*** Begin section ***

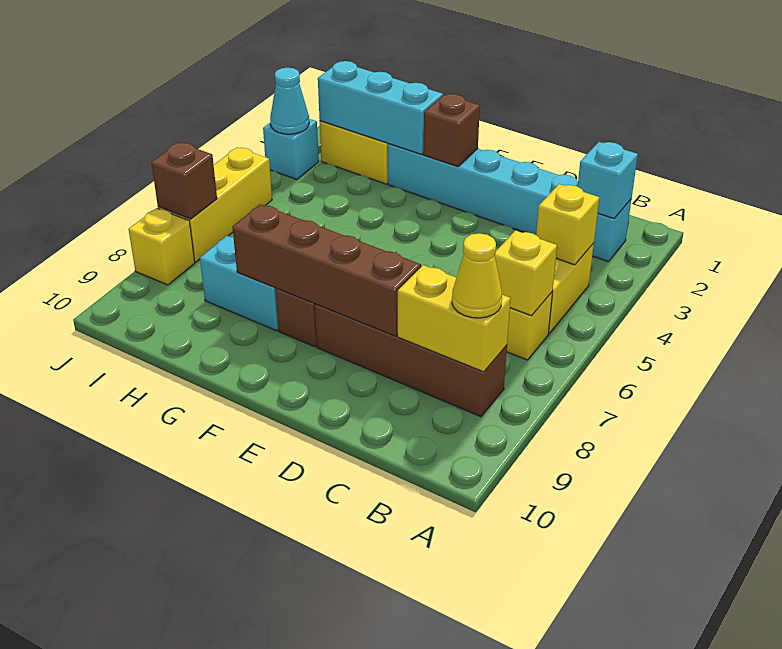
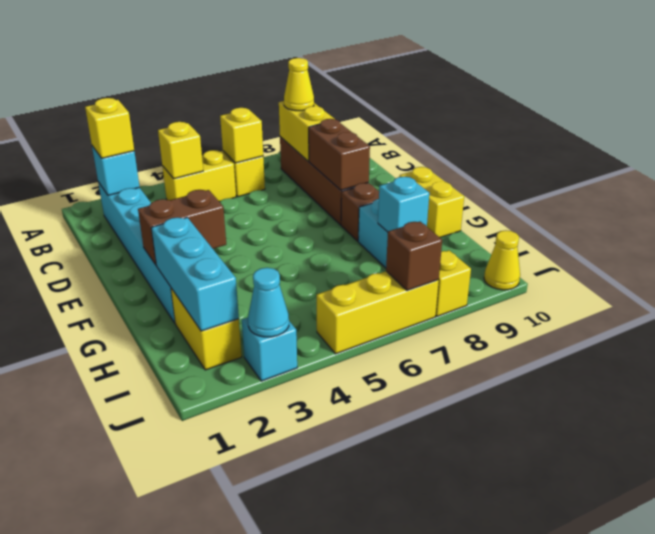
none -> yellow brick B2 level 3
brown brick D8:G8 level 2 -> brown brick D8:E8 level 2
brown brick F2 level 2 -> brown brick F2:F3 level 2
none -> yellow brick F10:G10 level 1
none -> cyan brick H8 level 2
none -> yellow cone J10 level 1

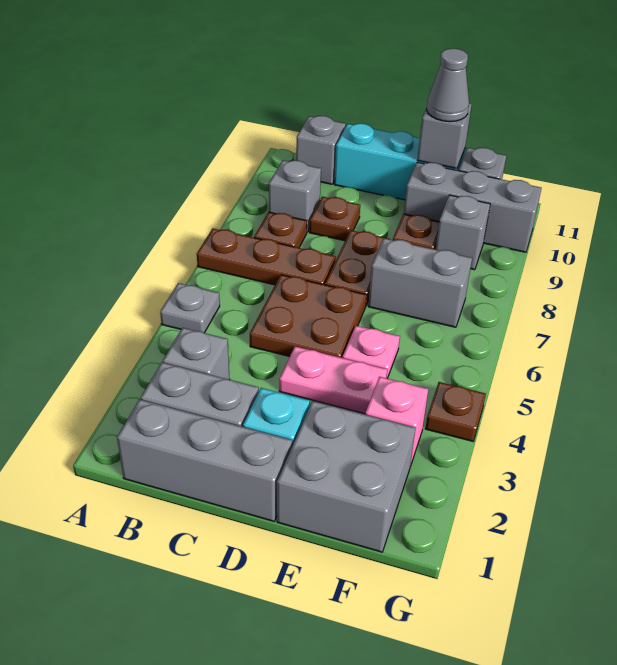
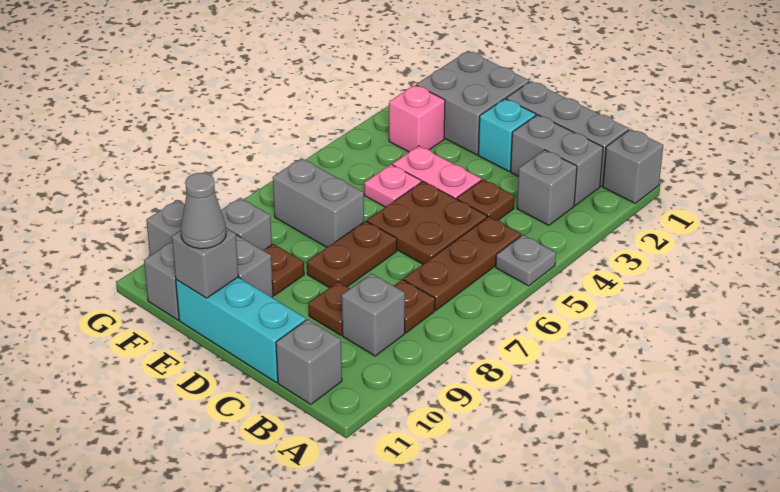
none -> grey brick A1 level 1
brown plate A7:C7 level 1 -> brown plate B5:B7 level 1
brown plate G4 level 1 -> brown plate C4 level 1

*** End section ***

> ACTIVITY:
Determine the number of lines in the entries that contain the word "none". Give that number and nothing more.

> WRITTEN ANSWER:
5